__YOUR ASSIGNMENT__
Write out the lines below exactly, beginning at the one with "LDR102: GL5539 (GND, U101/PB0)" and stopping after the one with "SW102: switch (GND, NET4)"; the pictures are not copied.

__EXTRACTED MATERIAL__
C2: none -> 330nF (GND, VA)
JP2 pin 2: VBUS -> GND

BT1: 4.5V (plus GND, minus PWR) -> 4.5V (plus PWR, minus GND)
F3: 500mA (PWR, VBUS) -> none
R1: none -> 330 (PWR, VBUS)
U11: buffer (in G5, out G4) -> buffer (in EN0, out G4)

...

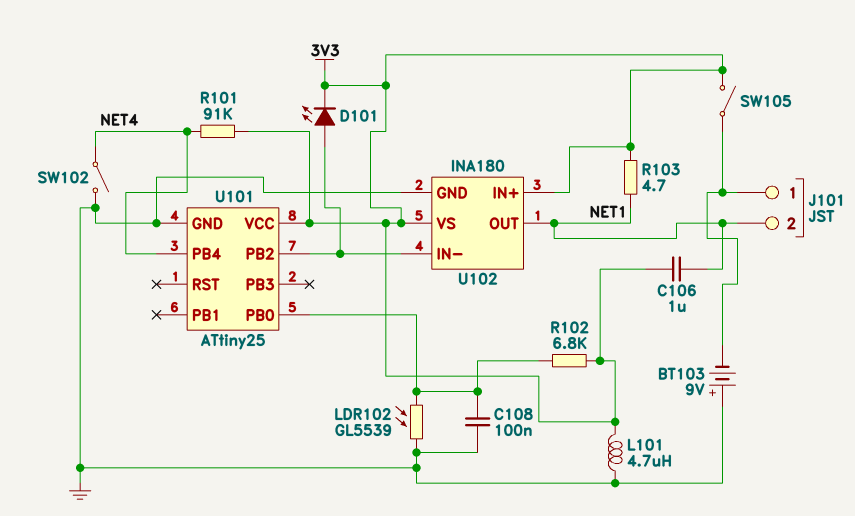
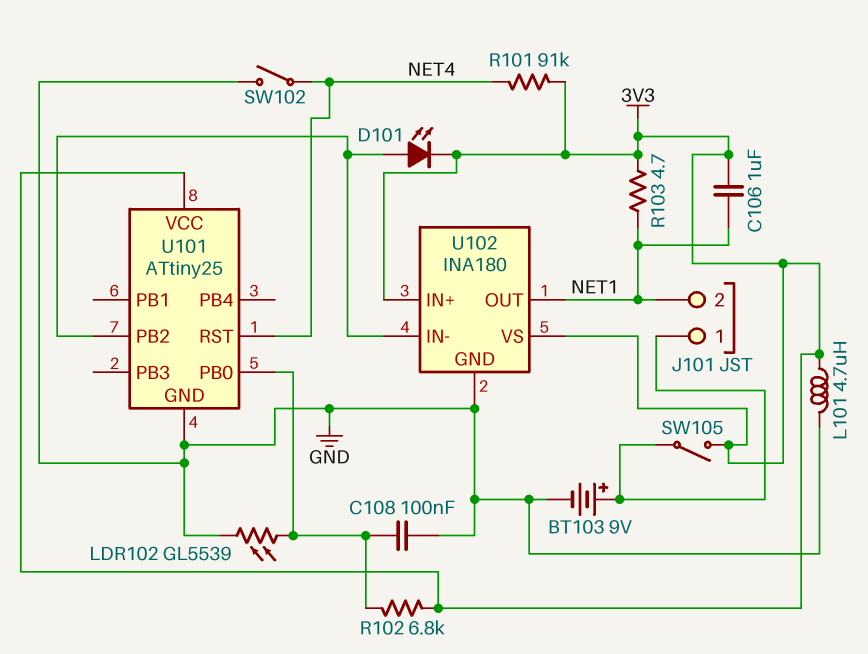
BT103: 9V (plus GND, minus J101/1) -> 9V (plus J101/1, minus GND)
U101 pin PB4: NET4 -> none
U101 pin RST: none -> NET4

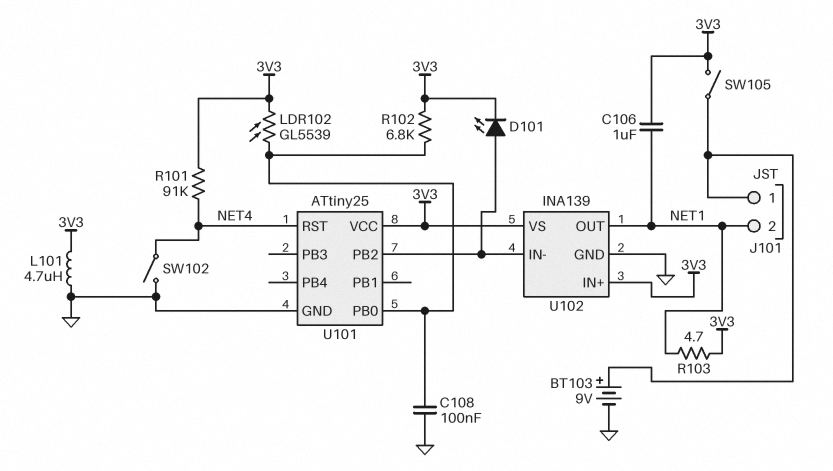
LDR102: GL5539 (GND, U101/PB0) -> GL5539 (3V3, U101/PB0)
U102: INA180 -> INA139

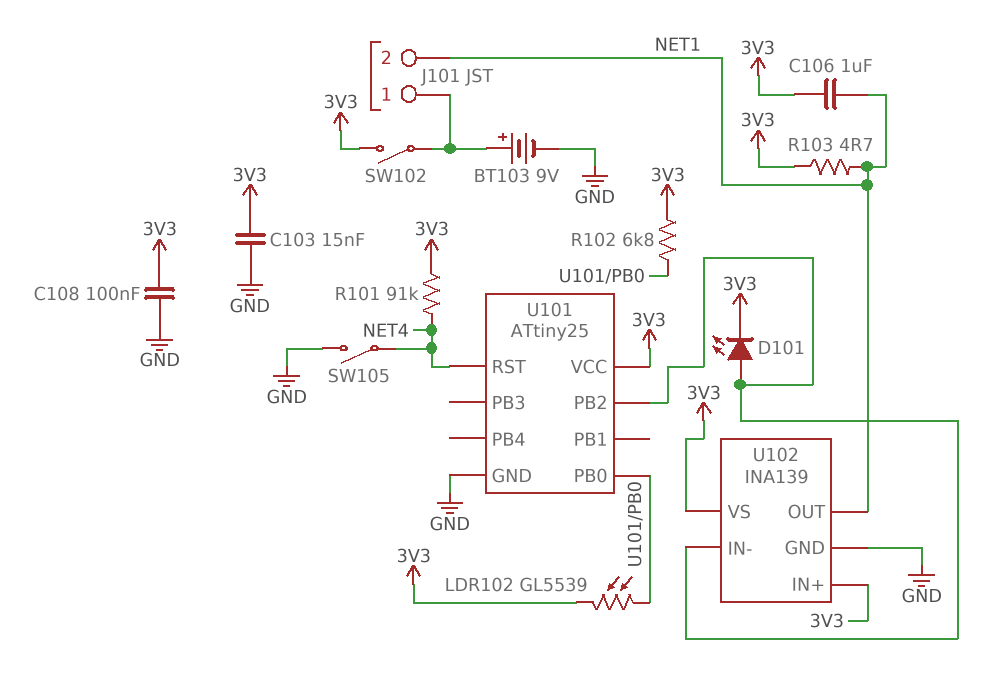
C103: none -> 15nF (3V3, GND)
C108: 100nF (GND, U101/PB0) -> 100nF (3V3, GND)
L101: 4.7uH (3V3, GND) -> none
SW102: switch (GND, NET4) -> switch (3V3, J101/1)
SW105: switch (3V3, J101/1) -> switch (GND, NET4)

__EXPECTED ANSWER__
LDR102: GL5539 (GND, U101/PB0) -> GL5539 (3V3, U101/PB0)
U102: INA180 -> INA139

C103: none -> 15nF (3V3, GND)
C108: 100nF (GND, U101/PB0) -> 100nF (3V3, GND)
L101: 4.7uH (3V3, GND) -> none
SW102: switch (GND, NET4) -> switch (3V3, J101/1)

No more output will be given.